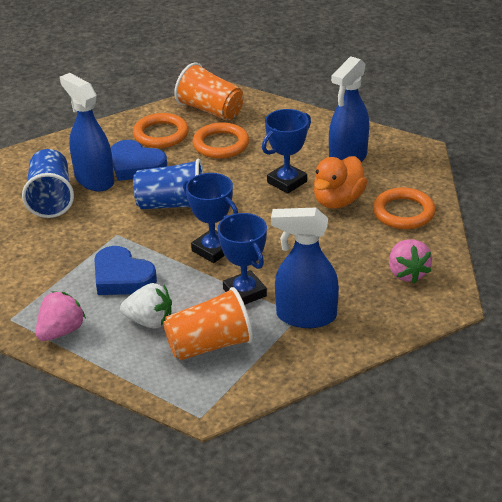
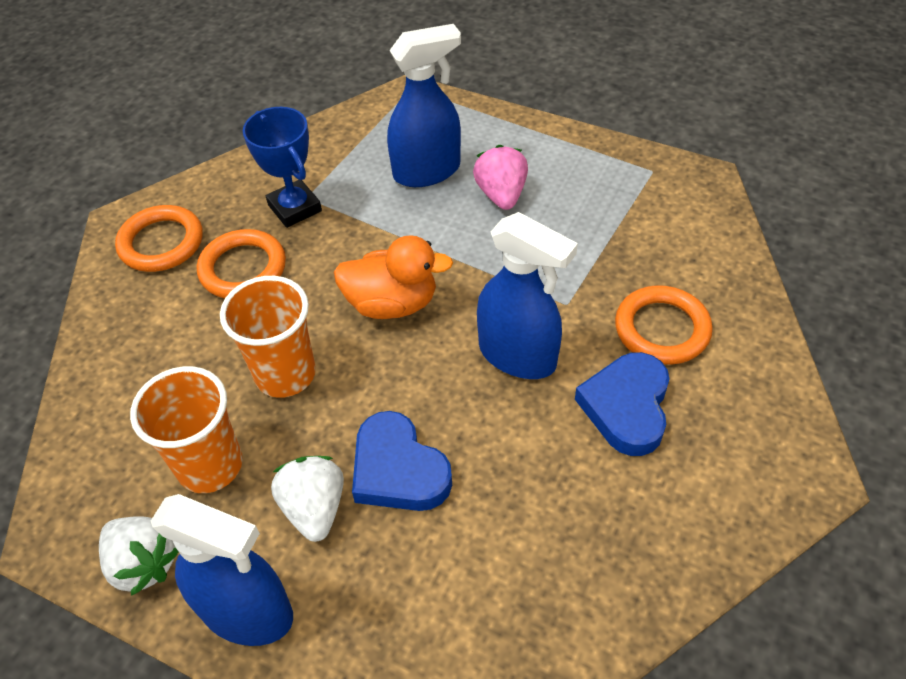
blue cup: 2 -> 0
blue trophy: 3 -> 1
pink strawberry: 2 -> 1
white strawberry: 1 -> 2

Work required: Take the data above and set it down exactly, images excluded.

Answer section:
blue cup: 2 -> 0
blue trophy: 3 -> 1
pink strawberry: 2 -> 1
white strawberry: 1 -> 2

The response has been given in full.